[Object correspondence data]

******************************

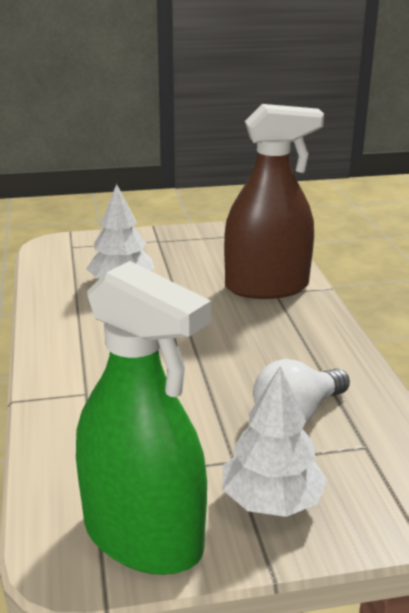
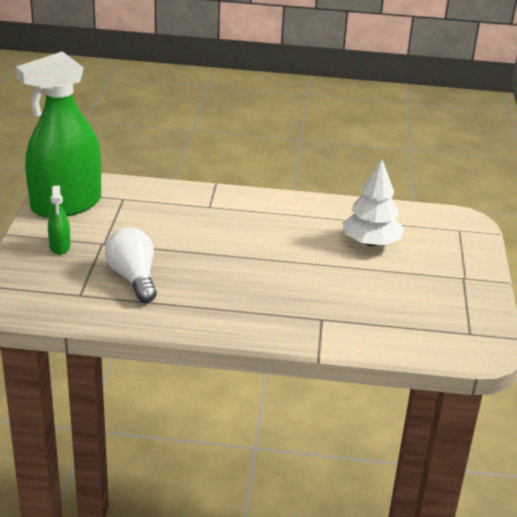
camera: 105 degrees right, 5 degrees up
(266, 287) = (334, 316): brown spray bottle -> none
(271, 501) = (60, 246): white tree -> green spray bottle

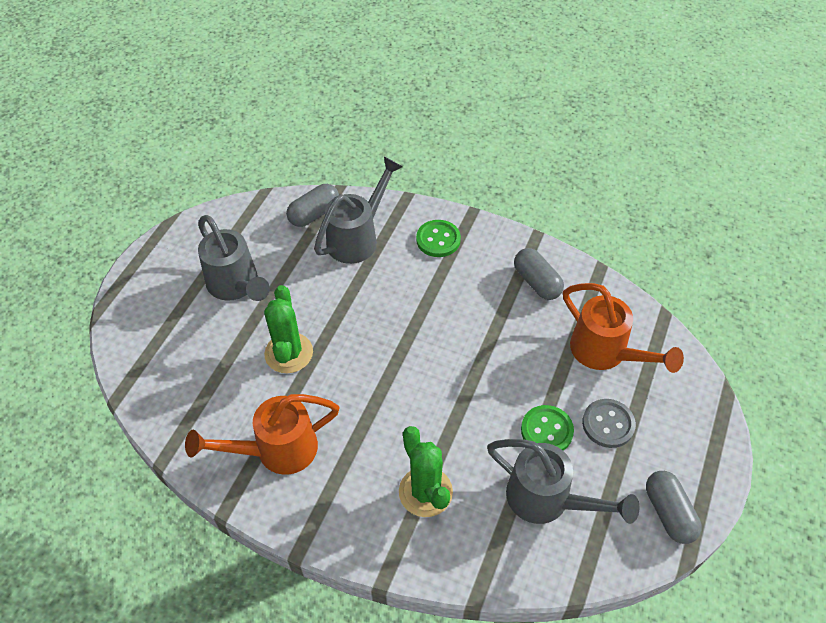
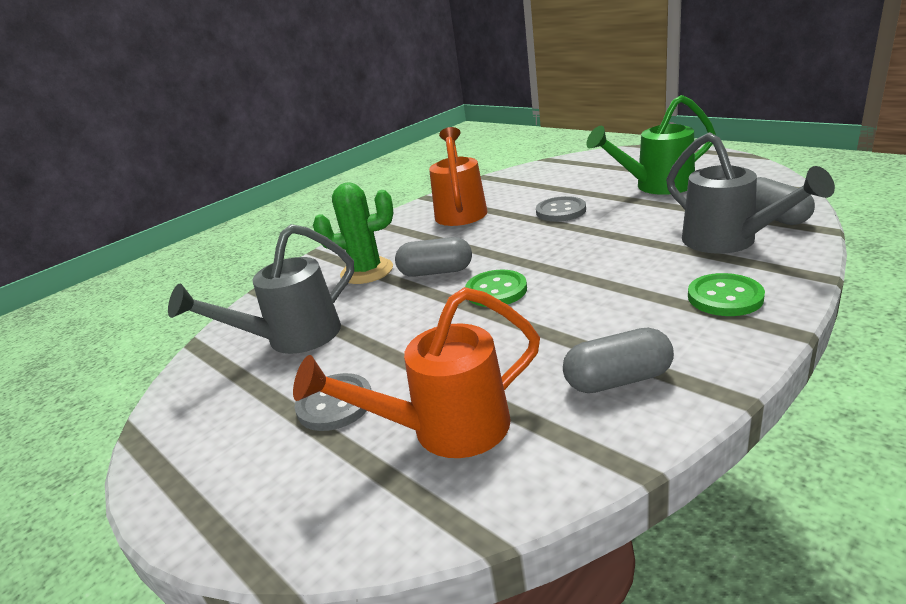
camera: 115 degrees right, 25 degrees down
(236, 286) = (655, 186): grey watering can -> green watering can
(289, 353) = (561, 211): green cactus -> grey button
(546, 431) = (368, 350): green button -> green button (496, 290)
(669, 513) = (184, 430): grey capsule -> grey capsule (436, 272)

******************************

Wherever the word "green" appears in the records above, copy that line.

(271, 501) = (60, 246): white tree -> green spray bottle
(236, 286) = (655, 186): grey watering can -> green watering can
(289, 353) = (561, 211): green cactus -> grey button
(546, 431) = (368, 350): green button -> green button (496, 290)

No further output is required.